### PROBLEM TO SOLVE:
Repeat each record exactly, skipping the pictures.

### RECORDED INFORMATION:
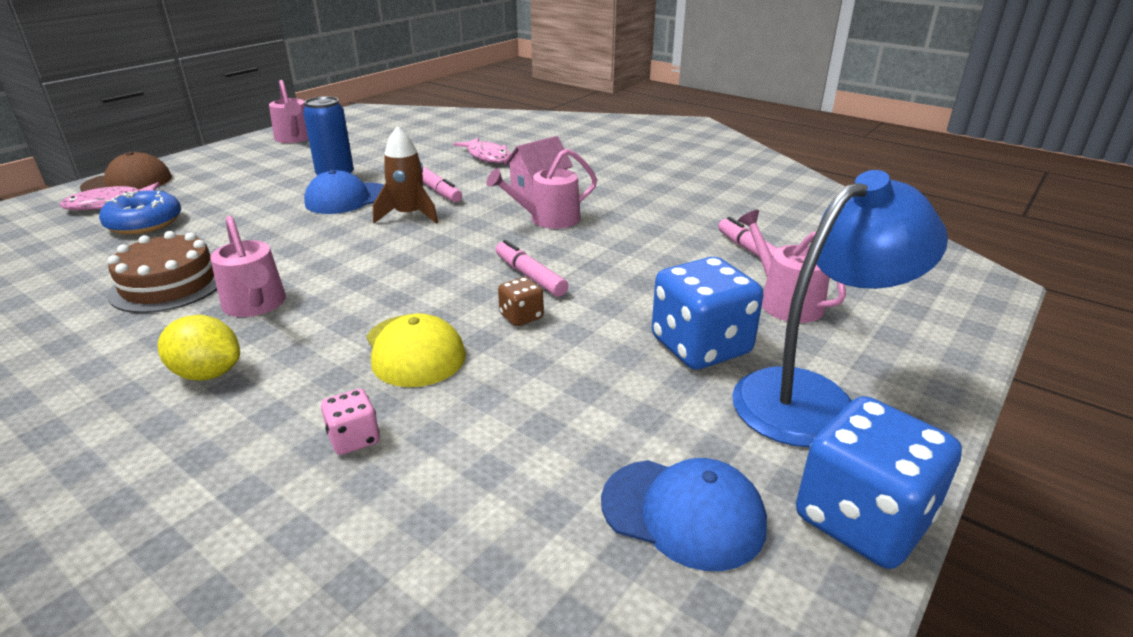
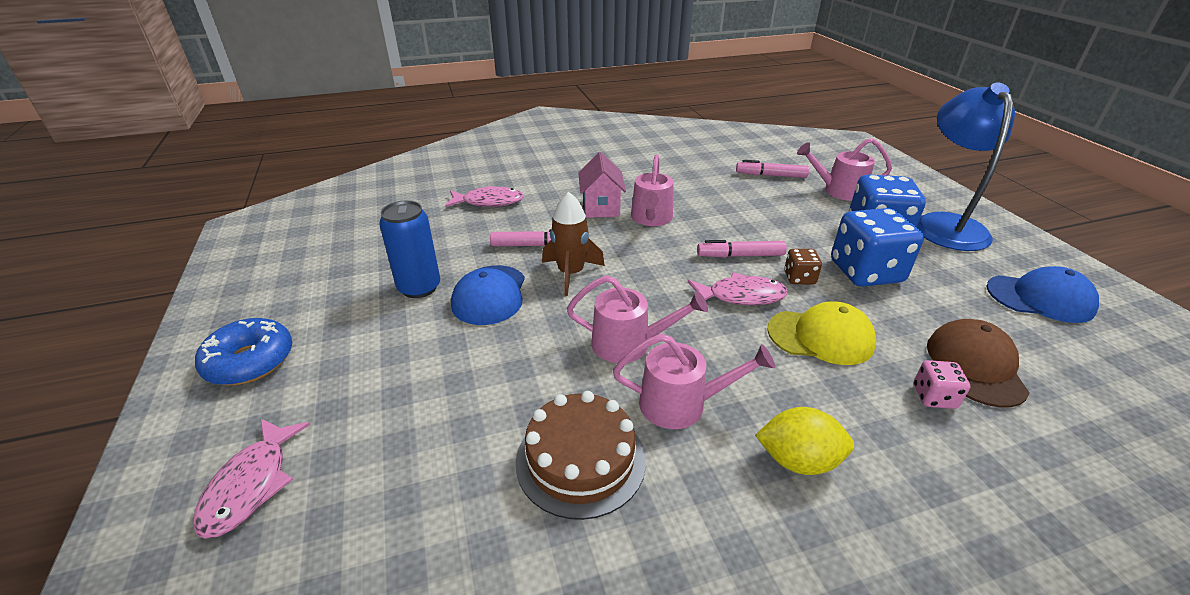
camera: 55 degrees left, 5 degrees up
(128, 182) = (187, 455): brown cap -> brown cap (975, 366)
(145, 223) = (371, 457): blue donut -> blue donut (250, 361)
(208, 373) = (798, 460): yellow lemon -> yellow lemon turned 45 degrees clockwise
(295, 138) = (255, 286): pink watering can -> pink watering can (629, 344)
(450, 293) = (741, 296): none -> pink fish
(683, 513) = (1040, 298): blue cap -> blue cap turned 45 degrees clockwise
(862, 519) = (1051, 254): blue dice -> blue dice (866, 272)

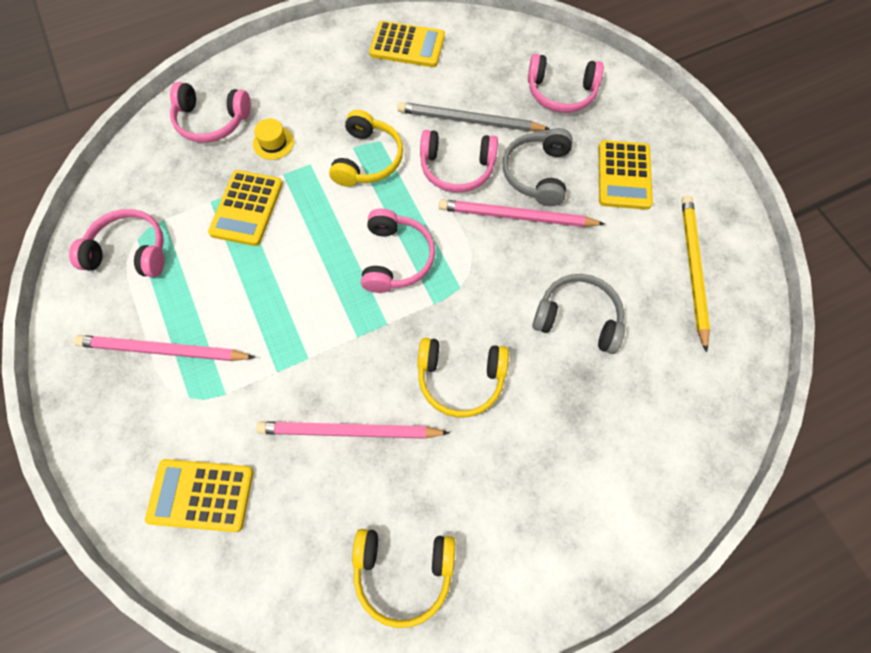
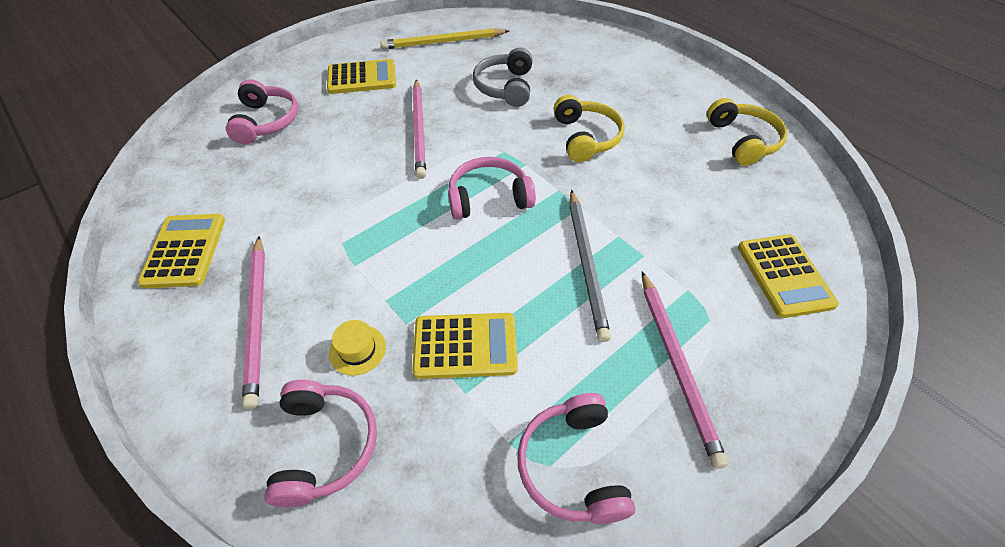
camera: 105 degrees left, 15 degrees down
(349, 431) = (666, 191): pink pencil -> pink pencil (257, 319)
(367, 159) = (370, 247): yellow headphones -> none
(457, 168) = (371, 176): pink headphones -> none
(469, 121) = (307, 177): grey pencil -> grey pencil (586, 264)
(537, 173) = (368, 124): grey headphones -> none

### PROBLEM SOLUTION:
camera: 55 degrees left, 5 degrees up
(128, 182) = (187, 455): brown cap -> brown cap (975, 366)
(145, 223) = (371, 457): blue donut -> blue donut (250, 361)
(208, 373) = (798, 460): yellow lemon -> yellow lemon turned 45 degrees clockwise
(295, 138) = (255, 286): pink watering can -> pink watering can (629, 344)
(450, 293) = (741, 296): none -> pink fish
(683, 513) = (1040, 298): blue cap -> blue cap turned 45 degrees clockwise
(862, 519) = (1051, 254): blue dice -> blue dice (866, 272)

camera: 105 degrees left, 15 degrees down
(349, 431) = (666, 191): pink pencil -> pink pencil (257, 319)
(367, 159) = (370, 247): yellow headphones -> none
(457, 168) = (371, 176): pink headphones -> none
(469, 121) = (307, 177): grey pencil -> grey pencil (586, 264)
(537, 173) = (368, 124): grey headphones -> none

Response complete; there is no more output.